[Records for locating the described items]
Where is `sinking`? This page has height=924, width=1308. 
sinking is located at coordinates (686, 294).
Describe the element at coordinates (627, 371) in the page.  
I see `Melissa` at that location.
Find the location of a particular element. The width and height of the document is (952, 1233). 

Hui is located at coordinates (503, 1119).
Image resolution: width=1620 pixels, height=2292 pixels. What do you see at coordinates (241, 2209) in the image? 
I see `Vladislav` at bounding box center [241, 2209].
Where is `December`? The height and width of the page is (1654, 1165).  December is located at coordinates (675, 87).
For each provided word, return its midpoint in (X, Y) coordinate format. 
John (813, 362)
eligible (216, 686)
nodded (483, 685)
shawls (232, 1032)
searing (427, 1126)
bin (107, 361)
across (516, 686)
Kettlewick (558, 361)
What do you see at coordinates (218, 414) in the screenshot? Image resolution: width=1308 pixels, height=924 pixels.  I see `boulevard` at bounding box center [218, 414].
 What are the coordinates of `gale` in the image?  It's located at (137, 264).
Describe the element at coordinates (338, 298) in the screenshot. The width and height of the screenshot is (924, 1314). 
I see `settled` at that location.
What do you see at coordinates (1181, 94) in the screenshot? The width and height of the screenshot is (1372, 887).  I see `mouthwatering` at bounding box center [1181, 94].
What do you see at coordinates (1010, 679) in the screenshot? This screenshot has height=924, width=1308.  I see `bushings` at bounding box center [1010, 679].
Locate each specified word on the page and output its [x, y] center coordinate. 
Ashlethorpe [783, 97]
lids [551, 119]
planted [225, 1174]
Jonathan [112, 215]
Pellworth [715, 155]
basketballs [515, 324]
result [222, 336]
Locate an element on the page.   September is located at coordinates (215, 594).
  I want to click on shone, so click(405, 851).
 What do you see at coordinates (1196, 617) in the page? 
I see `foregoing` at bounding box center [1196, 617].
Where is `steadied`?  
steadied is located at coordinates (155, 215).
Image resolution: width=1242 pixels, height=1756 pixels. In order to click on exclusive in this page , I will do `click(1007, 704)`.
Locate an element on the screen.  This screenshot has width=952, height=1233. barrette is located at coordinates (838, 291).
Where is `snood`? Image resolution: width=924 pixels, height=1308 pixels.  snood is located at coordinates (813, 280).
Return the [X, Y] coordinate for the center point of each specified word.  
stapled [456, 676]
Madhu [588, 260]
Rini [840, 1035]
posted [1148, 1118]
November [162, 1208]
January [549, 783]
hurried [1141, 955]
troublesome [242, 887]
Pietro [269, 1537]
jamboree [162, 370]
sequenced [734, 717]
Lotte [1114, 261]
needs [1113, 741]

Written request:
Convert every line of the records above into a Markdown table with the columns "Row" and "Entry", placing each line's sequence number under "Row" and the line itself under "Entry". Omit blank lines.

Correct output:
| Row | Entry |
|---|---|
| 1 | Where is `sinking`? This page has height=924, width=1308.  |
| 2 | sinking is located at coordinates (686, 294). |
| 3 | Describe the element at coordinates (627, 371) in the page.   |
| 4 | I see `Melissa` at that location. |
| 5 | Find the location of a particular element. The width and height of the document is (952, 1233).  |
| 6 | Hui is located at coordinates (503, 1119). |
| 7 | Image resolution: width=1620 pixels, height=2292 pixels. What do you see at coordinates (241, 2209) in the image?  |
| 8 | I see `Vladislav` at bounding box center [241, 2209]. |
| 9 | Where is `December`? The height and width of the page is (1654, 1165).  December is located at coordinates (675, 87). |
| 10 | For each provided word, return its midpoint in (X, Y) coordinate format.  |
| 11 | John (813, 362) |
| 12 | eligible (216, 686) |
| 13 | nodded (483, 685) |
| 14 | shawls (232, 1032) |
| 15 | searing (427, 1126) |
| 16 | bin (107, 361) |
| 17 | across (516, 686) |
| 18 | Kettlewick (558, 361) |
| 19 | What do you see at coordinates (218, 414) in the screenshot? Image resolution: width=1308 pixels, height=924 pixels.  I see `boulevard` at bounding box center [218, 414]. |
| 20 |  What are the coordinates of `gale` in the image?  It's located at (137, 264). |
| 21 | Describe the element at coordinates (338, 298) in the screenshot. The width and height of the screenshot is (924, 1314).  |
| 22 | I see `settled` at that location. |
| 23 | What do you see at coordinates (1181, 94) in the screenshot? The width and height of the screenshot is (1372, 887).  I see `mouthwatering` at bounding box center [1181, 94]. |
| 24 | What do you see at coordinates (1010, 679) in the screenshot? This screenshot has height=924, width=1308.  I see `bushings` at bounding box center [1010, 679]. |
| 25 | Locate each specified word on the page and output its [x, y] center coordinate.  |
| 26 | Ashlethorpe [783, 97] |
| 27 | lids [551, 119] |
| 28 | planted [225, 1174] |
| 29 | Jonathan [112, 215] |
| 30 | Pellworth [715, 155] |
| 31 | basketballs [515, 324] |
| 32 | result [222, 336] |
| 33 | Locate an element on the page.   September is located at coordinates (215, 594). |
| 34 |   I want to click on shone, so click(405, 851). |
| 35 |  What do you see at coordinates (1196, 617) in the page?  |
| 36 | I see `foregoing` at bounding box center [1196, 617]. |
| 37 | Where is `steadied`?   |
| 38 | steadied is located at coordinates (155, 215). |
| 39 | Image resolution: width=1242 pixels, height=1756 pixels. In order to click on exclusive in this page , I will do `click(1007, 704)`. |
| 40 | Locate an element on the screen.  This screenshot has width=952, height=1233. barrette is located at coordinates (838, 291). |
| 41 | Where is `snood`? Image resolution: width=924 pixels, height=1308 pixels.  snood is located at coordinates (813, 280). |
| 42 | Return the [X, Y] coordinate for the center point of each specified word.   |
| 43 | stapled [456, 676] |
| 44 | Madhu [588, 260] |
| 45 | Rini [840, 1035] |
| 46 | posted [1148, 1118] |
| 47 | November [162, 1208] |
| 48 | January [549, 783] |
| 49 | hurried [1141, 955] |
| 50 | troublesome [242, 887] |
| 51 | Pietro [269, 1537] |
| 52 | jamboree [162, 370] |
| 53 | sequenced [734, 717] |
| 54 | Lotte [1114, 261] |
| 55 | needs [1113, 741] |